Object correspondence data
=== Begin Enclosure ===

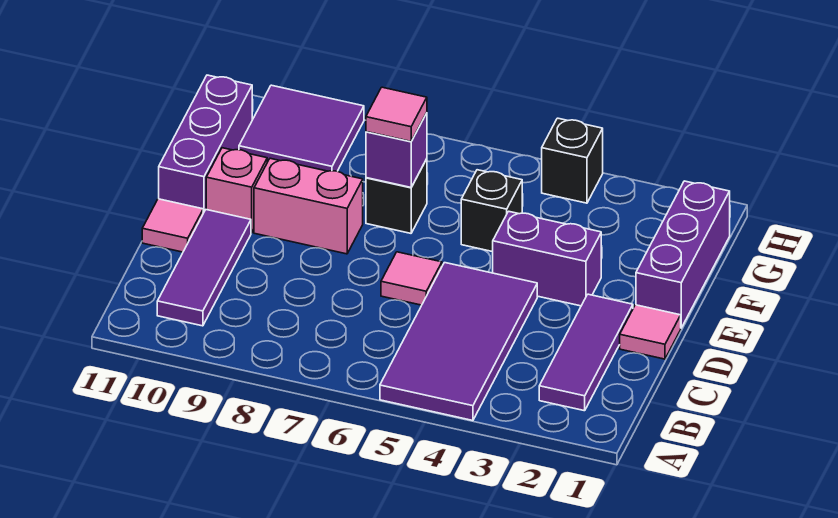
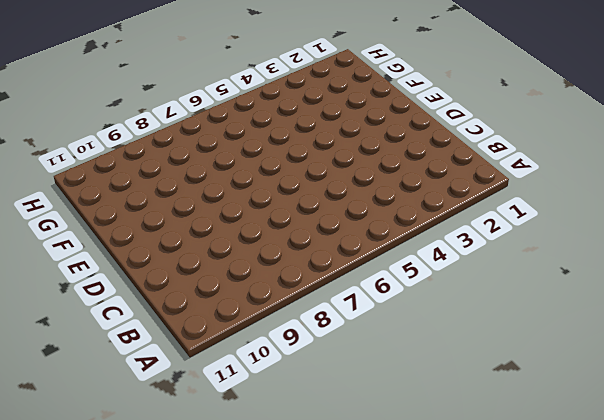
none -> purple tile A4:D5 level 1
none -> purple tile B2:D2 level 1
none -> purple tile B10:D10 level 1

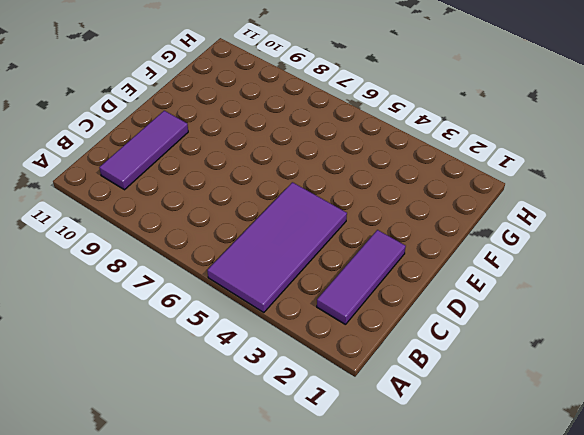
none -> pink tile D1 level 1
none -> pink tile D6 level 1
none -> pink tile D11 level 1

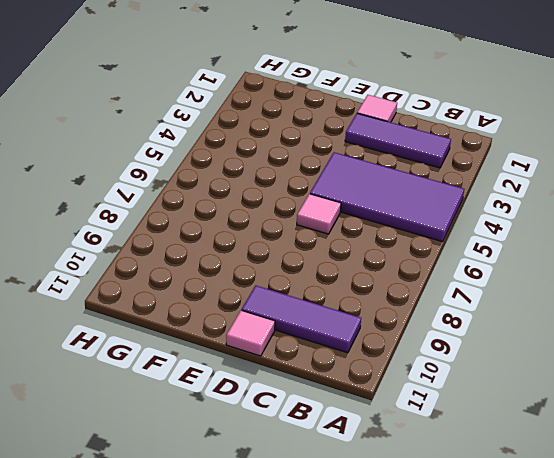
none -> purple brick E1:G1 level 1
none -> purple brick E3:E4 level 1
none -> pink brick E8:E9 level 1

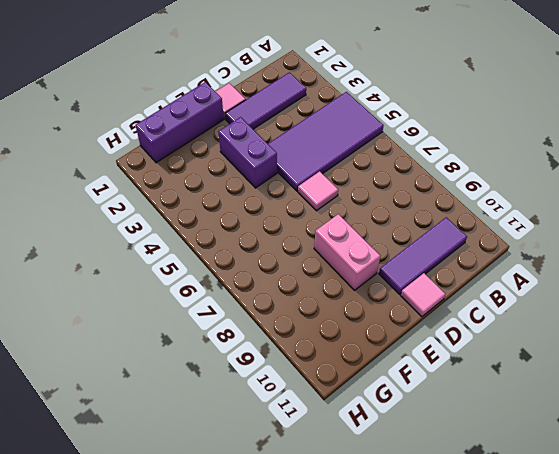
none -> pink brick E10 level 1
none -> purple brick E11:G11 level 1
none -> black brick F5 level 1

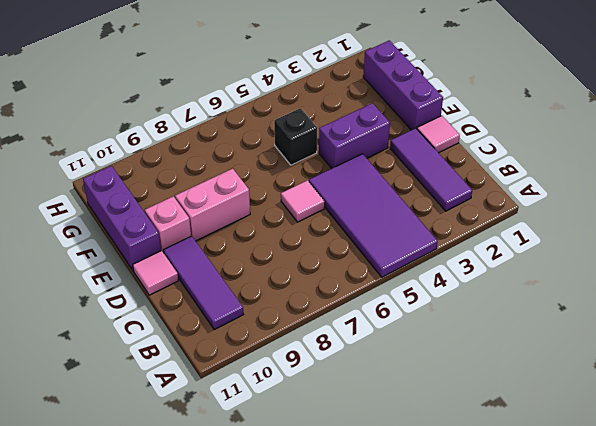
none -> black brick F7 level 1
none -> purple tile G9:H10 level 1
none -> black brick H4 level 1

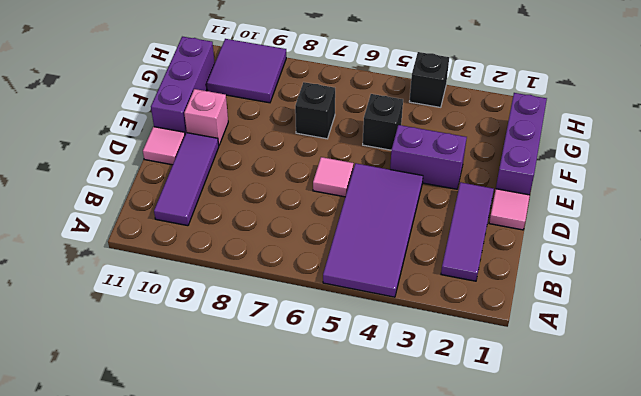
none -> pink brick E8:E9 level 1
none -> purple brick F7 level 2
none -> pink tile F7 level 3

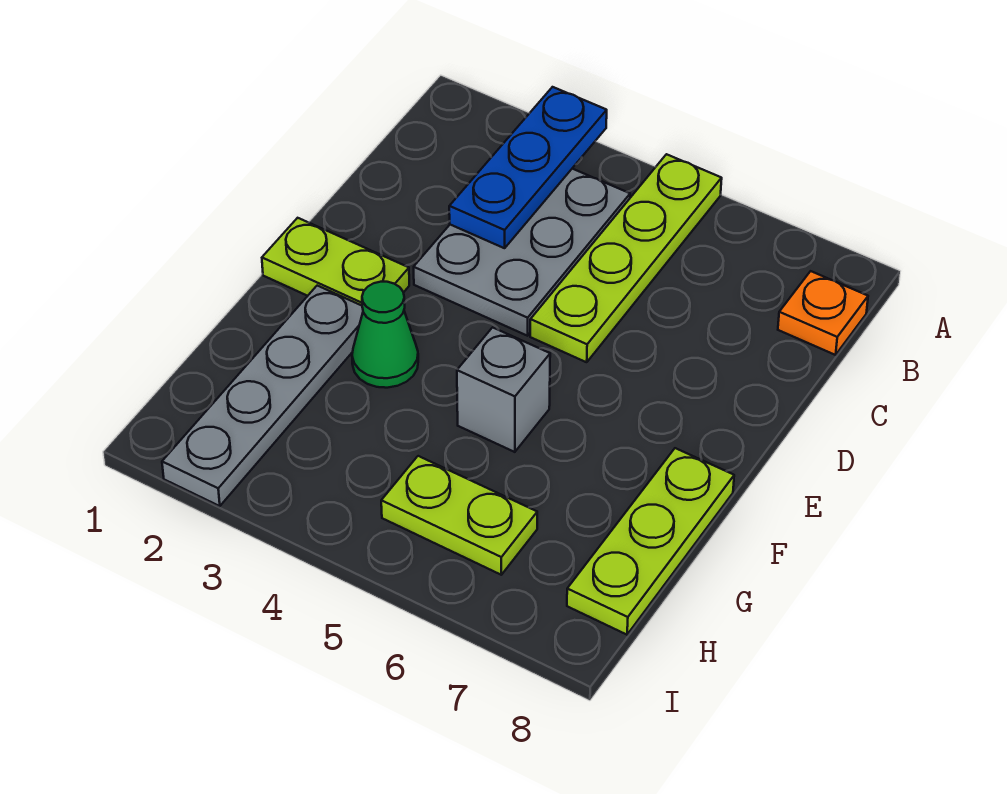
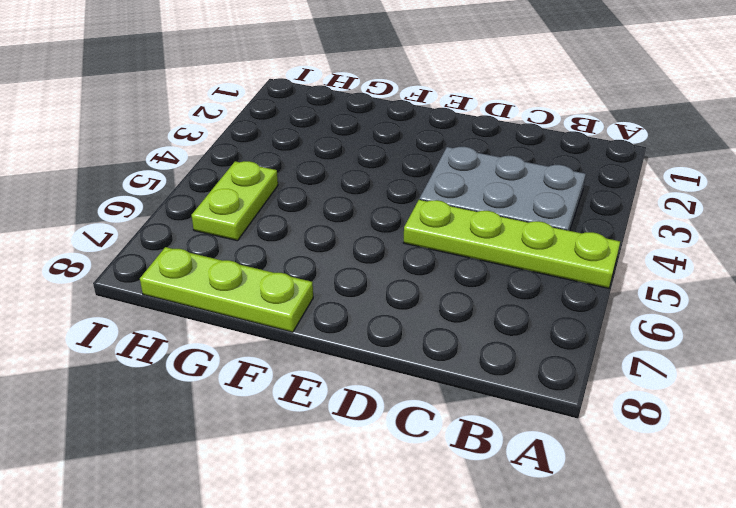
none -> orange plate B8 level 1
none -> lime plate E1:E2 level 1

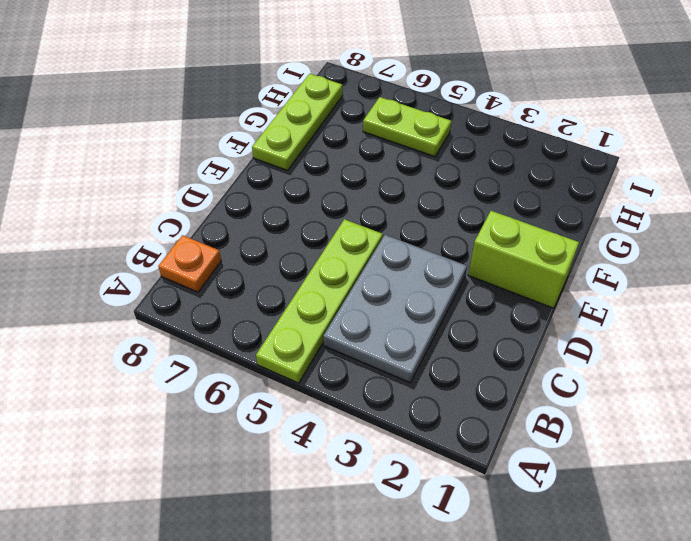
lime brick E1:E2 level 1 -> lime plate E1:E2 level 1
none -> grey plate F2:I2 level 1
none -> green cone F3 level 1

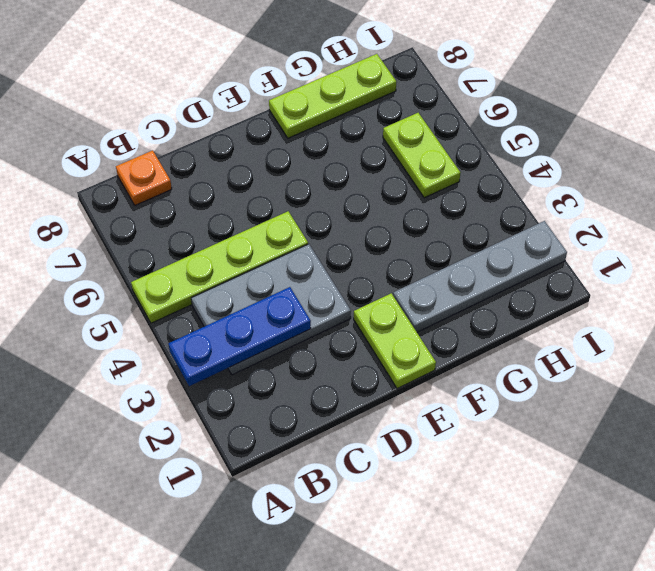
none -> green cone F3 level 1
none -> grey brick F5 level 1

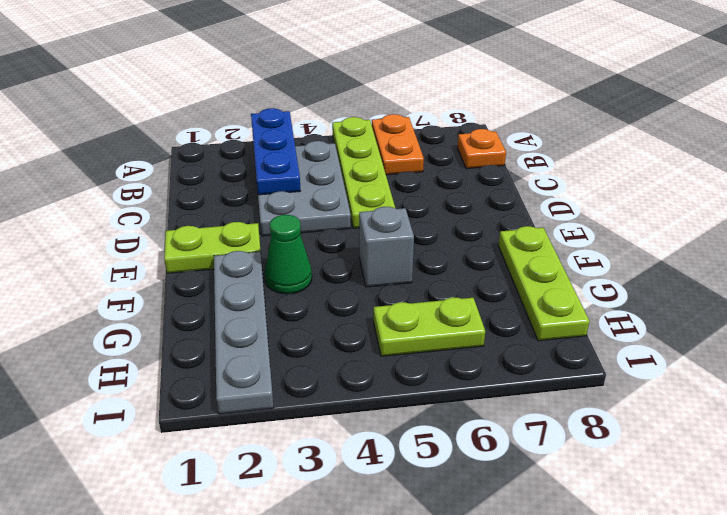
orange plate A6:B6 level 1 -> none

=== End Enclosure ===

What is being asked
For the word "lime", count the lines of the data that contain it and state only that count.

Response to the task
2